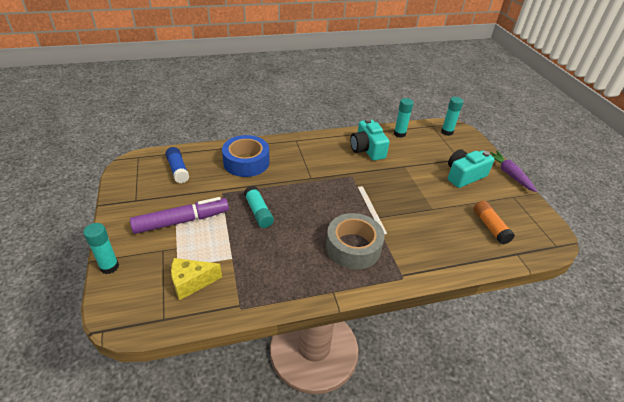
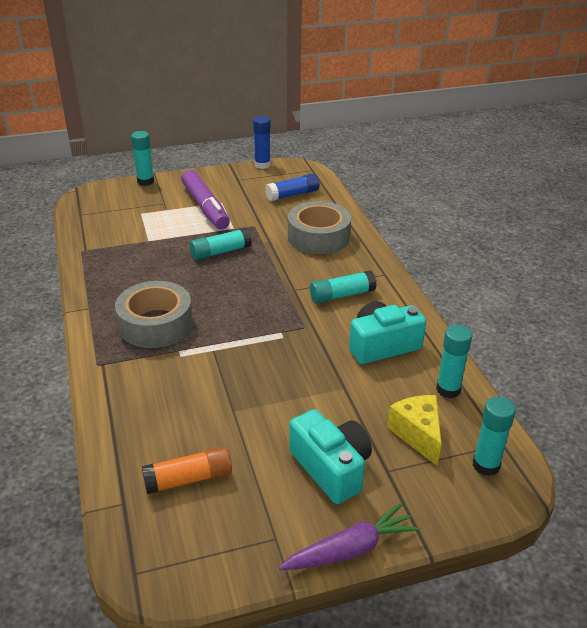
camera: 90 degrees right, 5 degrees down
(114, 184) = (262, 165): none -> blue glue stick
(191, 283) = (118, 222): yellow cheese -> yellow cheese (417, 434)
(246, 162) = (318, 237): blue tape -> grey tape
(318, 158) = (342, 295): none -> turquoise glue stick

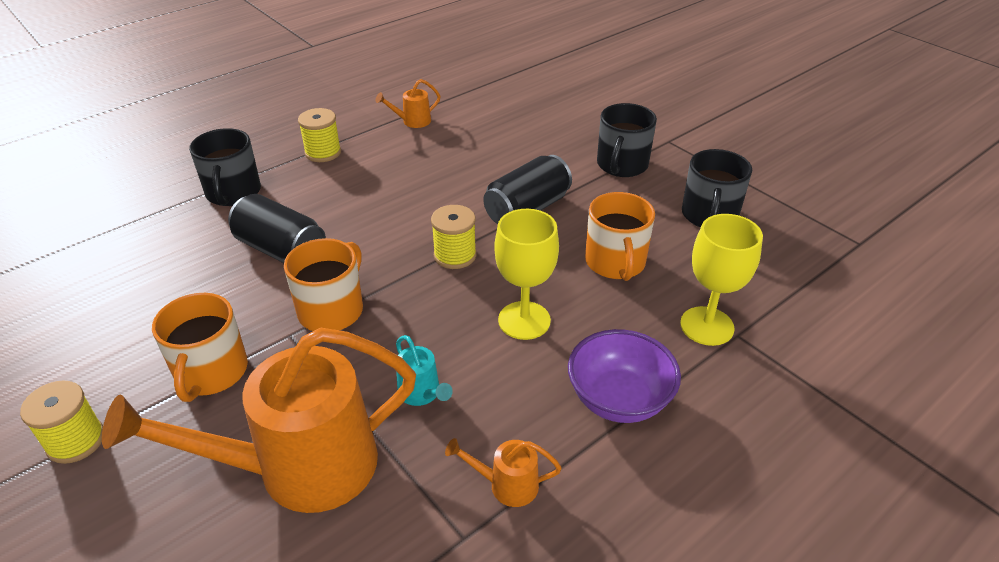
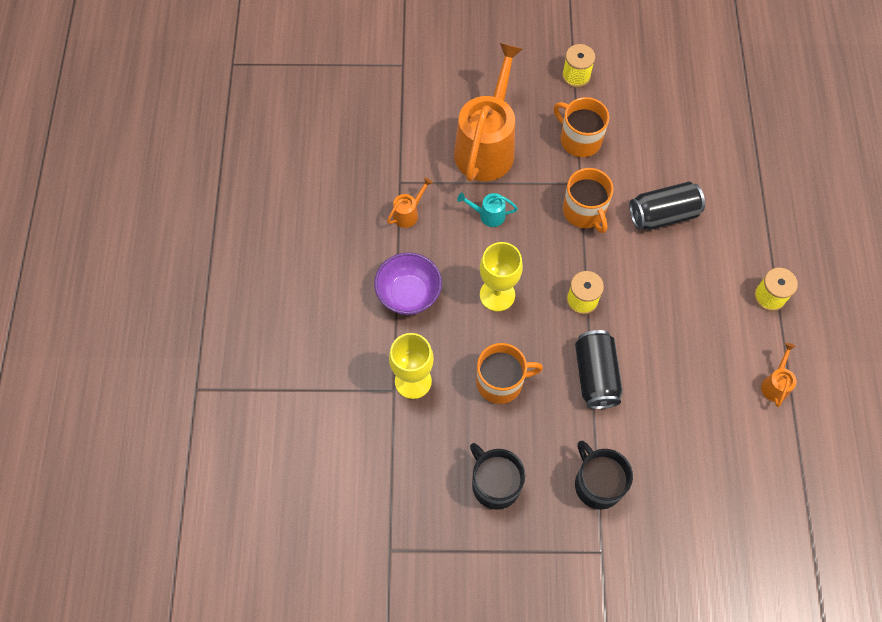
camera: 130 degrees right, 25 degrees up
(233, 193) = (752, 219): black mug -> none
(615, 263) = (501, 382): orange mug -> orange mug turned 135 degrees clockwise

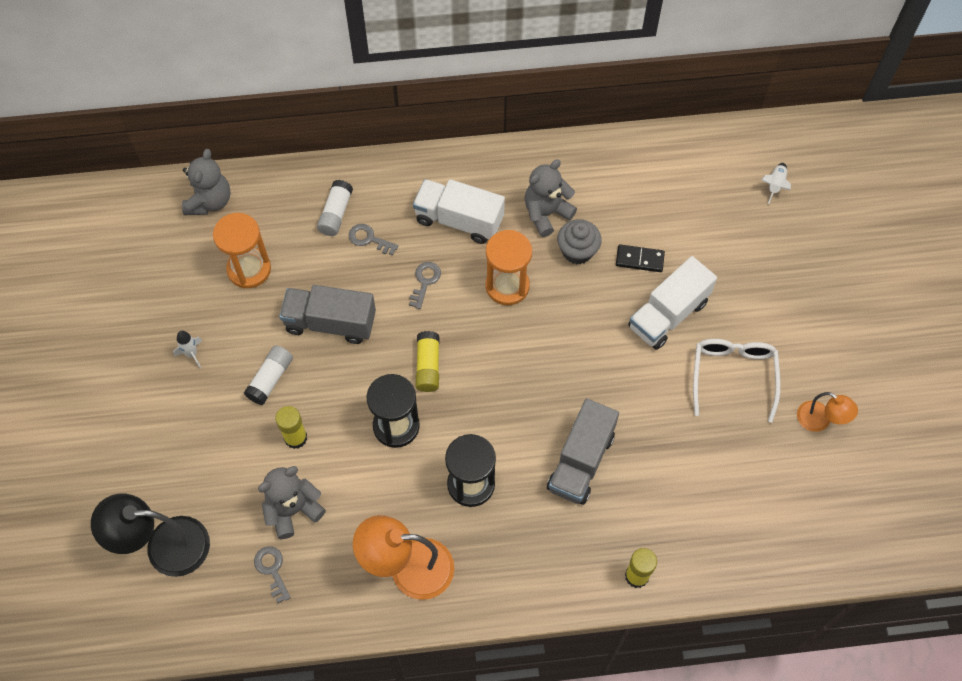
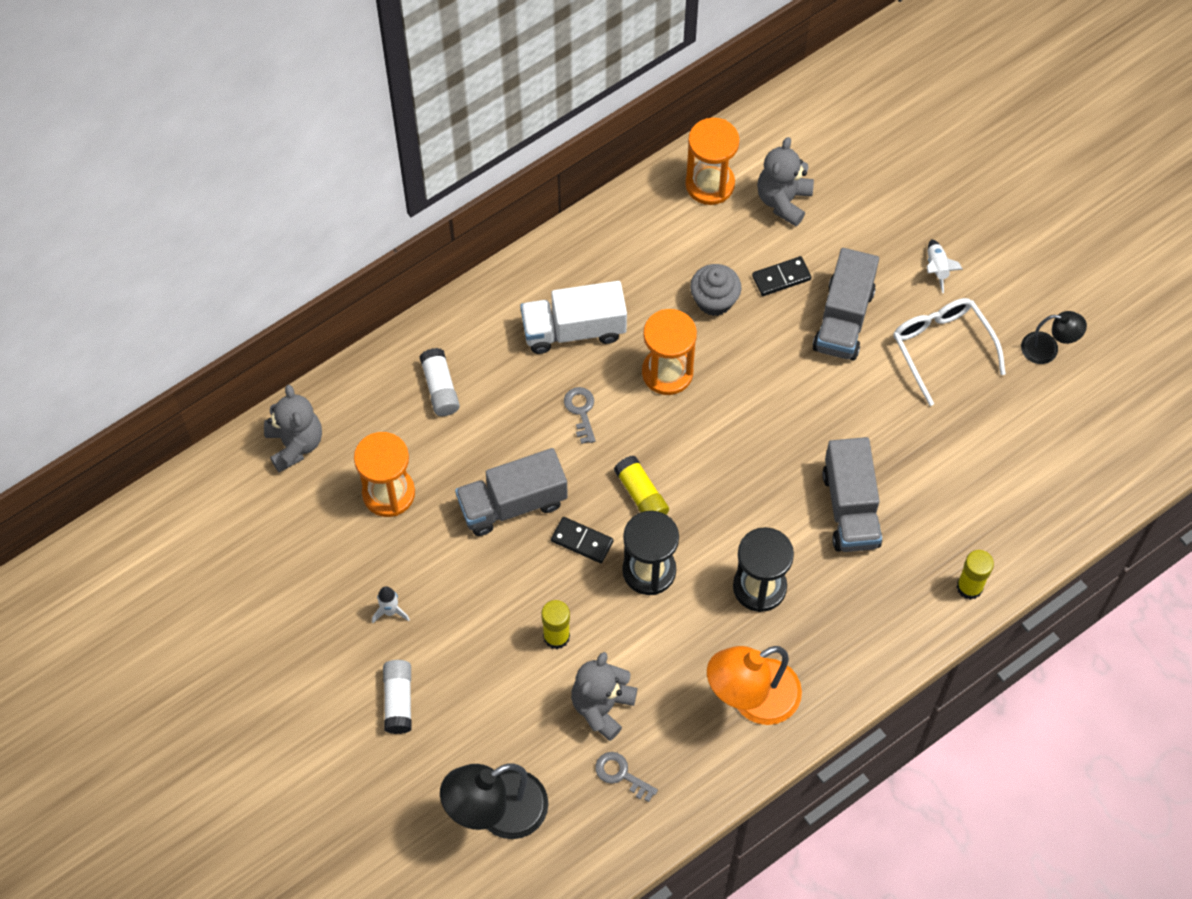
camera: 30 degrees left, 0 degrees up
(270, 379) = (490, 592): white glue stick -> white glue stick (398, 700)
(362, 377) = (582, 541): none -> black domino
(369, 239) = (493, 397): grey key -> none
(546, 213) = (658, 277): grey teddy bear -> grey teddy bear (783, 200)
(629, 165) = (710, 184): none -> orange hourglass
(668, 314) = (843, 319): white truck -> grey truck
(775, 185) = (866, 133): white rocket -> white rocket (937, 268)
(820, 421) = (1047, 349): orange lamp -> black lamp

YOUR OBJECTIVE: Each line of the material goes into your copy unchanged, but no picture does.

ANSWER BOX:
camera: 90 degrees right, 5 degrees down
(114, 184) = (262, 165): none -> blue glue stick
(191, 283) = (118, 222): yellow cheese -> yellow cheese (417, 434)
(246, 162) = (318, 237): blue tape -> grey tape
(318, 158) = (342, 295): none -> turquoise glue stick

camera: 130 degrees right, 25 degrees up
(233, 193) = (752, 219): black mug -> none
(615, 263) = (501, 382): orange mug -> orange mug turned 135 degrees clockwise

camera: 30 degrees left, 0 degrees up
(270, 379) = (490, 592): white glue stick -> white glue stick (398, 700)
(362, 377) = (582, 541): none -> black domino
(369, 239) = (493, 397): grey key -> none
(546, 213) = (658, 277): grey teddy bear -> grey teddy bear (783, 200)
(629, 165) = (710, 184): none -> orange hourglass
(668, 314) = (843, 319): white truck -> grey truck
(775, 185) = (866, 133): white rocket -> white rocket (937, 268)
(820, 421) = (1047, 349): orange lamp -> black lamp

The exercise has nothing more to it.